What to do:
Please output exactly the part of the records below that opens with the line containing "camera: 85 degrees right, 5 degrees down" and closes with the line containing "removed | white_vinukan", both lines included, and nothing else.
------------------------------------------------
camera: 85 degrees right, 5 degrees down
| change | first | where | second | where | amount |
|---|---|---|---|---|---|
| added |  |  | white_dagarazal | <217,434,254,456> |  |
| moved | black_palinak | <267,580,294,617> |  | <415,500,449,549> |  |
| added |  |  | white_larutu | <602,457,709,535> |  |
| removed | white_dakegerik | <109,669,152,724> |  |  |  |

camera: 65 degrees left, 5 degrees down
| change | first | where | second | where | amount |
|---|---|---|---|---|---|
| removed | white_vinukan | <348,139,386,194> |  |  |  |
------------------------------------------------
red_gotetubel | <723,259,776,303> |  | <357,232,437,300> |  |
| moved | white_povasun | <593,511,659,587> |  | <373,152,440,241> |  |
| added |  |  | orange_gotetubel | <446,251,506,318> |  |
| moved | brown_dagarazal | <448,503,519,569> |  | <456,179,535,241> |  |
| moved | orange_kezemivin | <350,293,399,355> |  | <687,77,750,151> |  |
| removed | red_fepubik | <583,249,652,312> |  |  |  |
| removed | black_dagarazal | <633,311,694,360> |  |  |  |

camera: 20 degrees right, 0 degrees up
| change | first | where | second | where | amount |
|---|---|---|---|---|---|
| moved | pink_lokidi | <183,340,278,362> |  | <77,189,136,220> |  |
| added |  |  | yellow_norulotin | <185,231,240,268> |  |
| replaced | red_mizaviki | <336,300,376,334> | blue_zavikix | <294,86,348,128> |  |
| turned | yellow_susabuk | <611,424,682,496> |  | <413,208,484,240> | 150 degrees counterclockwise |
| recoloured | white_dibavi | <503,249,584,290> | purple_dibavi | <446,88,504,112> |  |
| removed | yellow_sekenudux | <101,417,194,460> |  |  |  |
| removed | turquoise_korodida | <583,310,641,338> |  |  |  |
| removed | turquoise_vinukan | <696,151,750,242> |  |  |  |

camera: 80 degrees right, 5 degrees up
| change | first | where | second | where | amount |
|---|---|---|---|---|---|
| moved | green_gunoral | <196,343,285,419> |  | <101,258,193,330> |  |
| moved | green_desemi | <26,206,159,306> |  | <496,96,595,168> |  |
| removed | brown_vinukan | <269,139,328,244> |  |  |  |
------------------------------------------------
Task output:
camera: 85 degrees right, 5 degrees down
| change | first | where | second | where | amount |
|---|---|---|---|---|---|
| added |  |  | white_dagarazal | <217,434,254,456> |  |
| moved | black_palinak | <267,580,294,617> |  | <415,500,449,549> |  |
| added |  |  | white_larutu | <602,457,709,535> |  |
| removed | white_dakegerik | <109,669,152,724> |  |  |  |

camera: 65 degrees left, 5 degrees down
| change | first | where | second | where | amount |
|---|---|---|---|---|---|
| removed | white_vinukan | <348,139,386,194> |  |  |  |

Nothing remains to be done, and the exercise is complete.